→ **REQUIRED WORK**
Each line of the records below that holds "zielony" should be returned.

━━ MATERIAL PROVIDED

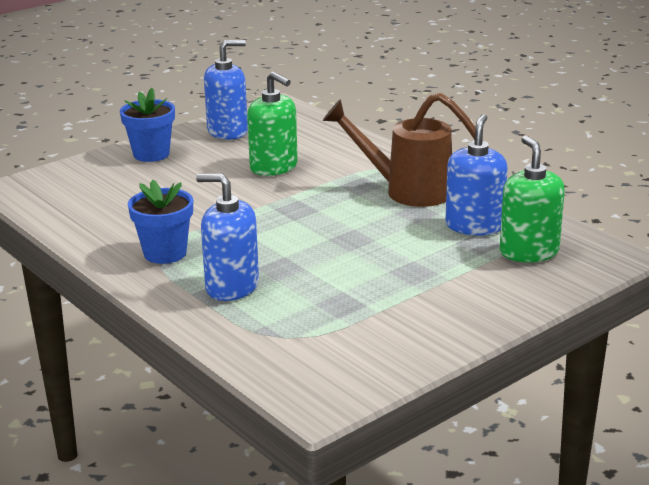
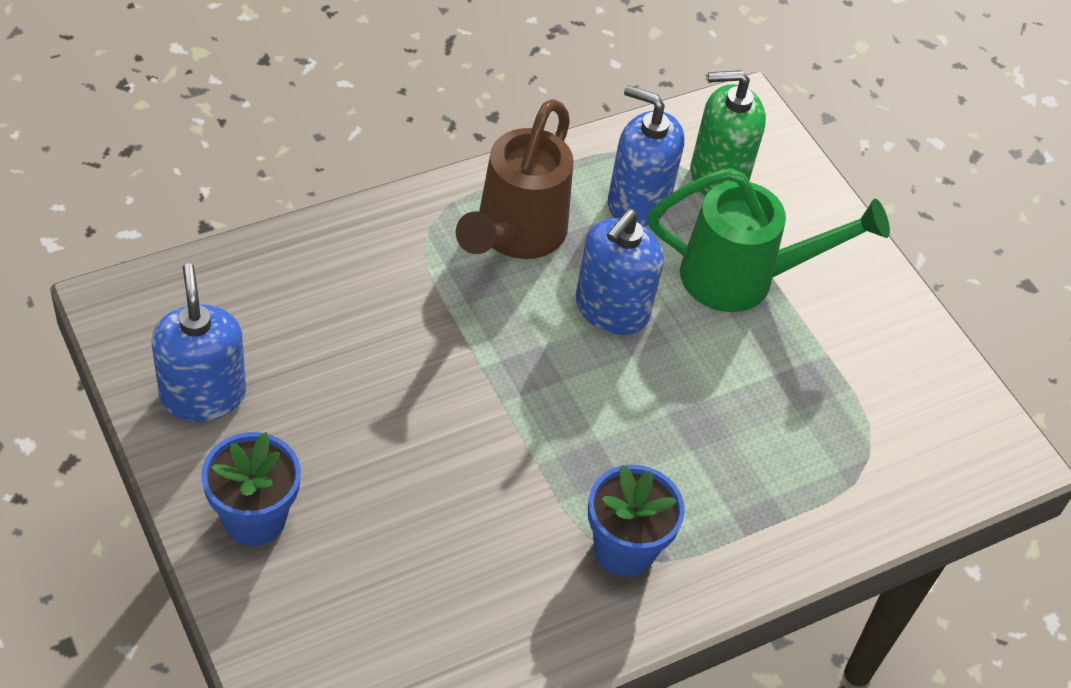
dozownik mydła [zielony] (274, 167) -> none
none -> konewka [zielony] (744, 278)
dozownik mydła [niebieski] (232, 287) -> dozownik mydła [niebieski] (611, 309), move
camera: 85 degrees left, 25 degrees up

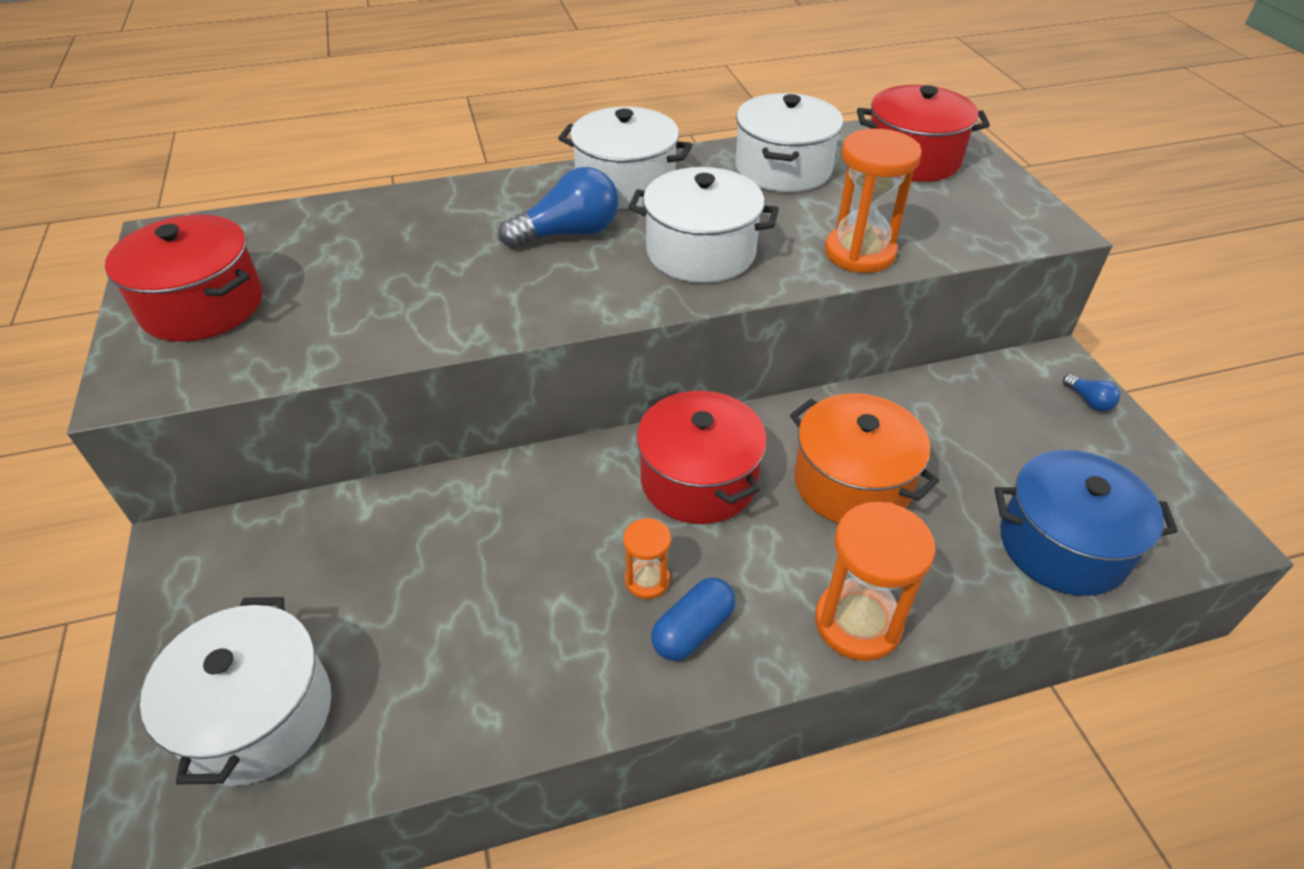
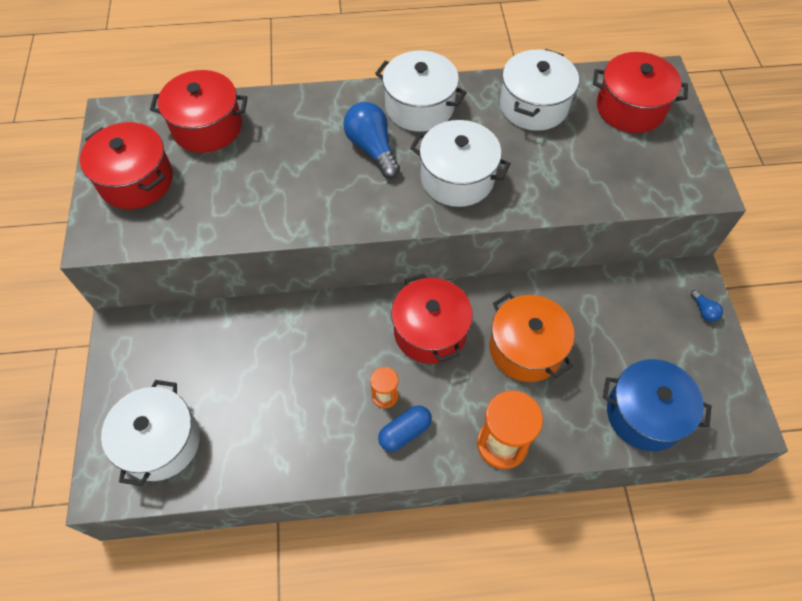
klepsydra [pomarańczowy] (860, 253) -> none
none -> garnek [czerwony] (207, 127)
żarówka [niebieski] (568, 233) -> żarówka [niebieski] (372, 148), 105 degrees counterclockwise
camera: 10 degrees right, 15 degrees up

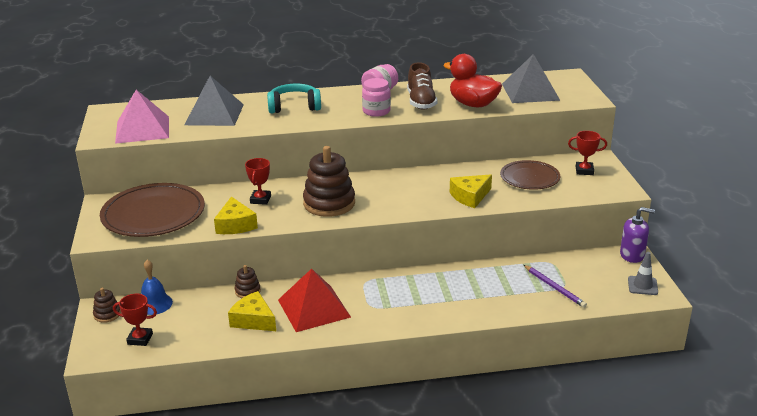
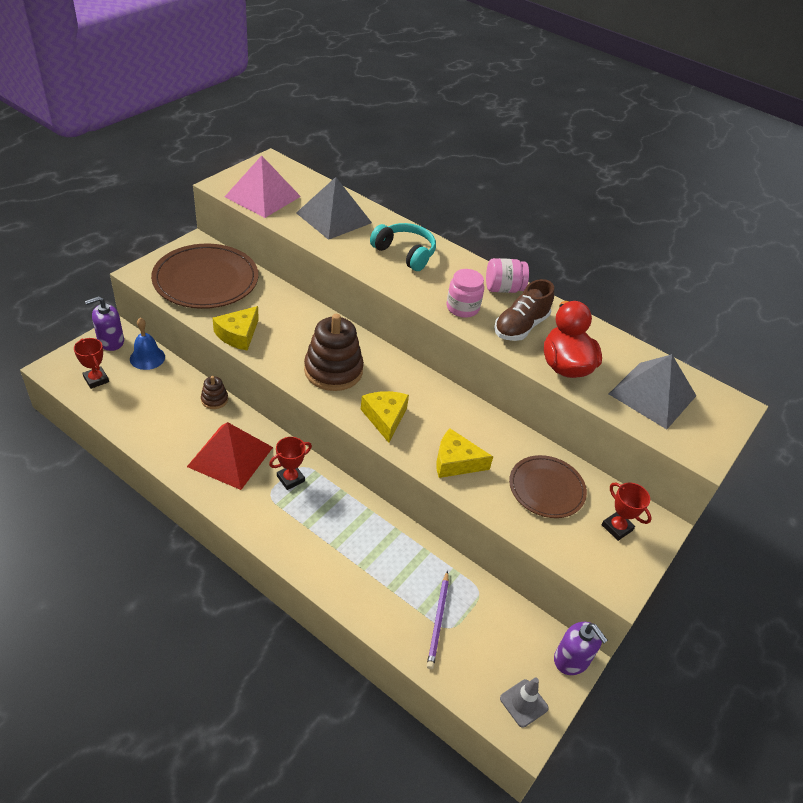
ser [żółty] (253, 320) -> ser [żółty] (385, 418), move
puchar [czerwony] (260, 199) -> puchar [czerwony] (290, 479), move
zabawka nakładanka [brązowy] (107, 314) -> dozownik mydła [fioletowy] (111, 341)
camera: 40 degrees right, 15 degrees up

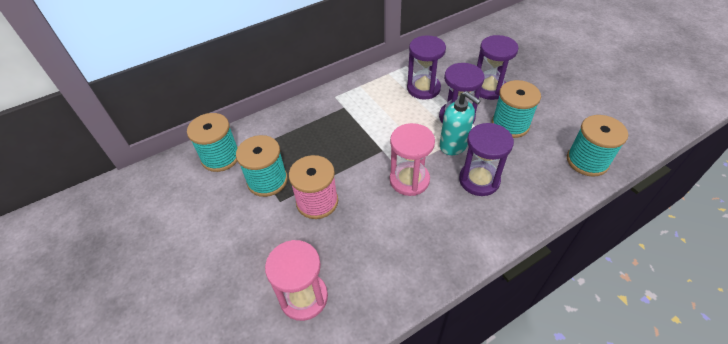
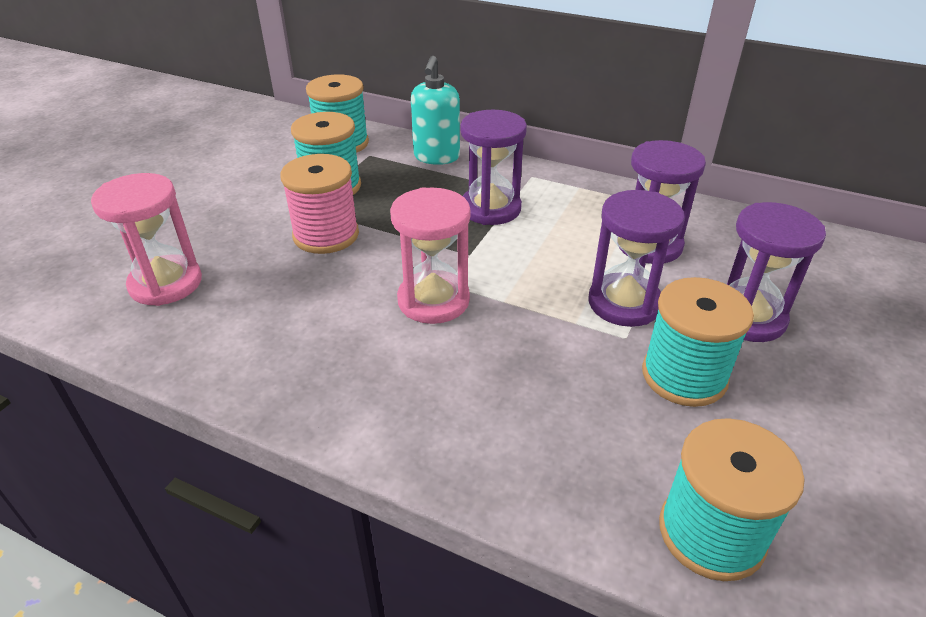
dozownik mydła [turkusowy] (453, 145) -> dozownik mydła [turkusowy] (436, 157), move
klepsydra [fioletowy] (479, 180) -> klepsydra [fioletowy] (490, 208), move
camera: 55 degrees right, 10 degrees down

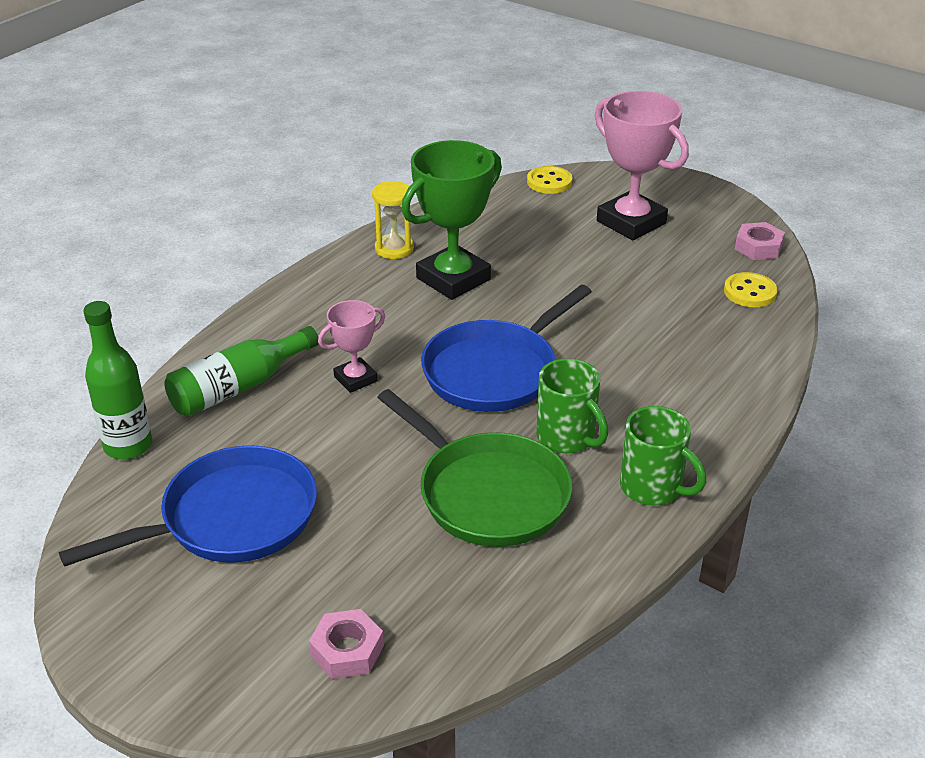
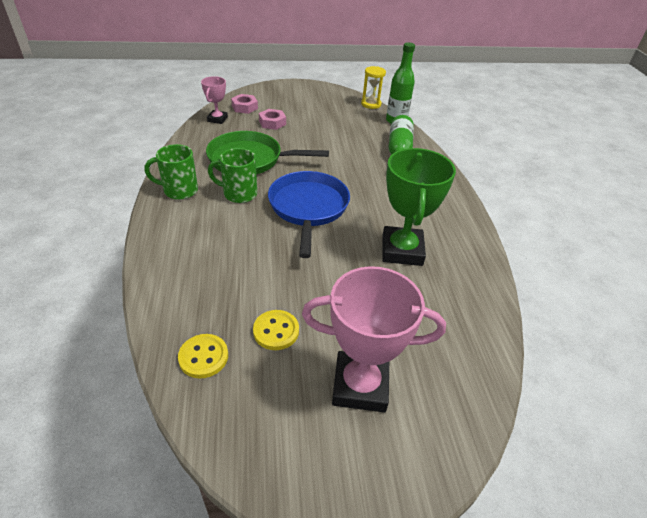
patelnia [niebieski] (231, 518) -> none
puchar [różowy] (355, 379) -> puchar [różowy] (217, 119), move
klepsydra [żółty] (394, 249) -> klepsydra [żółty] (371, 104), move
guzik [żółty] (549, 182) -> guzik [żółty] (276, 331), move
nakrętka [różowy] (758, 247) -> nakrętka [różowy] (272, 123), move
camera: 135 degrees right, 5 degrees up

━━━━

→ **RESPONSE TO THE TASK**
dozownik mydła [zielony] (274, 167) -> none
none -> konewka [zielony] (744, 278)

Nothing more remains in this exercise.